_TRY IT:_
The full set of records below is to be reproduced without a single alteration.

_EXTRACTED ENTRIES:_
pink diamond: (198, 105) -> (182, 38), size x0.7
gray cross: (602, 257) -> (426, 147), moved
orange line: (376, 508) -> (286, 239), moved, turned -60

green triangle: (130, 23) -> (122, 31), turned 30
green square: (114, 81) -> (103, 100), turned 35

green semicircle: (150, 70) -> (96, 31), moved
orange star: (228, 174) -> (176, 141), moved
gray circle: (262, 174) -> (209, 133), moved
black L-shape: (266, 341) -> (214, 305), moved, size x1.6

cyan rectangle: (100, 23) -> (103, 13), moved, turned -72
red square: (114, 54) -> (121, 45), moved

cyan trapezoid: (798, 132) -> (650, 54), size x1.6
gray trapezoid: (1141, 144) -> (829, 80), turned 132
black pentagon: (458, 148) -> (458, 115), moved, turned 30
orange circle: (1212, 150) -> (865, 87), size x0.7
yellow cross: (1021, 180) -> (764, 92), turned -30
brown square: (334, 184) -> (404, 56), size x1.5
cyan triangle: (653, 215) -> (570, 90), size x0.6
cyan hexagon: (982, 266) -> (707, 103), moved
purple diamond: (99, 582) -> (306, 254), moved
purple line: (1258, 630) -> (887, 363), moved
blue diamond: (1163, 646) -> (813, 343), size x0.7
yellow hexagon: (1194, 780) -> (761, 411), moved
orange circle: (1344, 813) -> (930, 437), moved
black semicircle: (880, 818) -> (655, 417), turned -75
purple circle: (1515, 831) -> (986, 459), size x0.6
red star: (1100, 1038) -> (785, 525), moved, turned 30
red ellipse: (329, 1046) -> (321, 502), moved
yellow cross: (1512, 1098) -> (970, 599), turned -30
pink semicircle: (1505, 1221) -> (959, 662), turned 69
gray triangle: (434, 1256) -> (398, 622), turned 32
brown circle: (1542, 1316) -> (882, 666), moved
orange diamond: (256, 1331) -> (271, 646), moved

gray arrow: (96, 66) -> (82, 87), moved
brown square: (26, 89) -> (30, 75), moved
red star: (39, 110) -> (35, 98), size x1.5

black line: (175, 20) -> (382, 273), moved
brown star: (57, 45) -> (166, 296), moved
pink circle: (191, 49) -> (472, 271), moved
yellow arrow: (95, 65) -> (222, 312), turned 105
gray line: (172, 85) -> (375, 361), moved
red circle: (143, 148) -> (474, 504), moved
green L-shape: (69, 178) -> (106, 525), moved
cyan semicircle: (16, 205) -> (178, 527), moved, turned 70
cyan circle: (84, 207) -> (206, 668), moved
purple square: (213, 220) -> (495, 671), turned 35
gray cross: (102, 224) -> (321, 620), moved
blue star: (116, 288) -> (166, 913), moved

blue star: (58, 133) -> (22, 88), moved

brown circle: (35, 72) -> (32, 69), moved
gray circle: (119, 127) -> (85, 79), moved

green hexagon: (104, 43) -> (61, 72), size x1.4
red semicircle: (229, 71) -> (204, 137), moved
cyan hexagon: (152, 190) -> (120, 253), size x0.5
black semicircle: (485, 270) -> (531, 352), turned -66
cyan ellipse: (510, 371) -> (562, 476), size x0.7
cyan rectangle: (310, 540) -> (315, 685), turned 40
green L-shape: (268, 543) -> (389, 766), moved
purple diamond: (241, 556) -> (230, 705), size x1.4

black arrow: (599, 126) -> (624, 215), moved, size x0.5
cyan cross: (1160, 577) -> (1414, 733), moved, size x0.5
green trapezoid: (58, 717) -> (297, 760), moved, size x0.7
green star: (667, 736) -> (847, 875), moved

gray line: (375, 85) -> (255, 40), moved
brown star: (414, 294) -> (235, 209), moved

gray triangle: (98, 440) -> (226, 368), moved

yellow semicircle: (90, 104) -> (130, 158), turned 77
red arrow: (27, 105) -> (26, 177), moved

_RESPONSE AREA:_
pink diamond: (198, 105) -> (182, 38), size x0.7
gray cross: (602, 257) -> (426, 147), moved
orange line: (376, 508) -> (286, 239), moved, turned -60

green triangle: (130, 23) -> (122, 31), turned 30
green square: (114, 81) -> (103, 100), turned 35

green semicircle: (150, 70) -> (96, 31), moved
orange star: (228, 174) -> (176, 141), moved
gray circle: (262, 174) -> (209, 133), moved
black L-shape: (266, 341) -> (214, 305), moved, size x1.6

cyan rectangle: (100, 23) -> (103, 13), moved, turned -72
red square: (114, 54) -> (121, 45), moved

cyan trapezoid: (798, 132) -> (650, 54), size x1.6
gray trapezoid: (1141, 144) -> (829, 80), turned 132
black pentagon: (458, 148) -> (458, 115), moved, turned 30
orange circle: (1212, 150) -> (865, 87), size x0.7
yellow cross: (1021, 180) -> (764, 92), turned -30
brown square: (334, 184) -> (404, 56), size x1.5
cyan triangle: (653, 215) -> (570, 90), size x0.6
cyan hexagon: (982, 266) -> (707, 103), moved
purple diamond: (99, 582) -> (306, 254), moved
purple line: (1258, 630) -> (887, 363), moved
blue diamond: (1163, 646) -> (813, 343), size x0.7
yellow hexagon: (1194, 780) -> (761, 411), moved
orange circle: (1344, 813) -> (930, 437), moved
black semicircle: (880, 818) -> (655, 417), turned -75
purple circle: (1515, 831) -> (986, 459), size x0.6
red star: (1100, 1038) -> (785, 525), moved, turned 30
red ellipse: (329, 1046) -> (321, 502), moved
yellow cross: (1512, 1098) -> (970, 599), turned -30
pink semicircle: (1505, 1221) -> (959, 662), turned 69
gray triangle: (434, 1256) -> (398, 622), turned 32
brown circle: (1542, 1316) -> (882, 666), moved
orange diamond: (256, 1331) -> (271, 646), moved

gray arrow: (96, 66) -> (82, 87), moved
brown square: (26, 89) -> (30, 75), moved
red star: (39, 110) -> (35, 98), size x1.5

black line: (175, 20) -> (382, 273), moved
brown star: (57, 45) -> (166, 296), moved
pink circle: (191, 49) -> (472, 271), moved
yellow arrow: (95, 65) -> (222, 312), turned 105
gray line: (172, 85) -> (375, 361), moved
red circle: (143, 148) -> (474, 504), moved
green L-shape: (69, 178) -> (106, 525), moved
cyan semicircle: (16, 205) -> (178, 527), moved, turned 70
cyan circle: (84, 207) -> (206, 668), moved
purple square: (213, 220) -> (495, 671), turned 35
gray cross: (102, 224) -> (321, 620), moved
blue star: (116, 288) -> (166, 913), moved

blue star: (58, 133) -> (22, 88), moved

brown circle: (35, 72) -> (32, 69), moved
gray circle: (119, 127) -> (85, 79), moved

green hexagon: (104, 43) -> (61, 72), size x1.4
red semicircle: (229, 71) -> (204, 137), moved
cyan hexagon: (152, 190) -> (120, 253), size x0.5
black semicircle: (485, 270) -> (531, 352), turned -66
cyan ellipse: (510, 371) -> (562, 476), size x0.7
cyan rectangle: (310, 540) -> (315, 685), turned 40
green L-shape: (268, 543) -> (389, 766), moved
purple diamond: (241, 556) -> (230, 705), size x1.4

black arrow: (599, 126) -> (624, 215), moved, size x0.5
cyan cross: (1160, 577) -> (1414, 733), moved, size x0.5
green trapezoid: (58, 717) -> (297, 760), moved, size x0.7
green star: (667, 736) -> (847, 875), moved

gray line: (375, 85) -> (255, 40), moved
brown star: (414, 294) -> (235, 209), moved

gray triangle: (98, 440) -> (226, 368), moved

yellow semicircle: (90, 104) -> (130, 158), turned 77
red arrow: (27, 105) -> (26, 177), moved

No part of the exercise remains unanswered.